Records from a dataset:
:::::

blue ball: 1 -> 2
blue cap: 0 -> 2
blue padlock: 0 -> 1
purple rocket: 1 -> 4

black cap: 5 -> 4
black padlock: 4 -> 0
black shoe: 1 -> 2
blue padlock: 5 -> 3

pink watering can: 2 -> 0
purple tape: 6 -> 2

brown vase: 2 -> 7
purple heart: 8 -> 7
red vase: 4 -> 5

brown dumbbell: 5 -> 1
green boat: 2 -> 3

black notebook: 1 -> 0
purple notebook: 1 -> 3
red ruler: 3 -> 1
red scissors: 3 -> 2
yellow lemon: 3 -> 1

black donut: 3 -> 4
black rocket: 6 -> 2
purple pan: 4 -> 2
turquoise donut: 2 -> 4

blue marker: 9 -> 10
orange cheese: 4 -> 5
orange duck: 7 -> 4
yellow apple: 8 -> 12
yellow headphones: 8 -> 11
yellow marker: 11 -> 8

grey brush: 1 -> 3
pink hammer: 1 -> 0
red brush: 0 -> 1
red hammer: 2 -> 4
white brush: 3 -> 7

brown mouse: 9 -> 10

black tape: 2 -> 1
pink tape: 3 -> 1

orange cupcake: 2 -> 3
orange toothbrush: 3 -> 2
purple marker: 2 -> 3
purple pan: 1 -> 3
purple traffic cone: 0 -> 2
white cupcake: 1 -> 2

:::::

**DESCRIPTION OF THE TASK:** Reproduce each entry precisely, so that nothing differs from the original.

**REPLY:**
blue ball: 1 -> 2
blue cap: 0 -> 2
blue padlock: 0 -> 1
purple rocket: 1 -> 4

black cap: 5 -> 4
black padlock: 4 -> 0
black shoe: 1 -> 2
blue padlock: 5 -> 3

pink watering can: 2 -> 0
purple tape: 6 -> 2

brown vase: 2 -> 7
purple heart: 8 -> 7
red vase: 4 -> 5

brown dumbbell: 5 -> 1
green boat: 2 -> 3

black notebook: 1 -> 0
purple notebook: 1 -> 3
red ruler: 3 -> 1
red scissors: 3 -> 2
yellow lemon: 3 -> 1

black donut: 3 -> 4
black rocket: 6 -> 2
purple pan: 4 -> 2
turquoise donut: 2 -> 4

blue marker: 9 -> 10
orange cheese: 4 -> 5
orange duck: 7 -> 4
yellow apple: 8 -> 12
yellow headphones: 8 -> 11
yellow marker: 11 -> 8

grey brush: 1 -> 3
pink hammer: 1 -> 0
red brush: 0 -> 1
red hammer: 2 -> 4
white brush: 3 -> 7

brown mouse: 9 -> 10

black tape: 2 -> 1
pink tape: 3 -> 1

orange cupcake: 2 -> 3
orange toothbrush: 3 -> 2
purple marker: 2 -> 3
purple pan: 1 -> 3
purple traffic cone: 0 -> 2
white cupcake: 1 -> 2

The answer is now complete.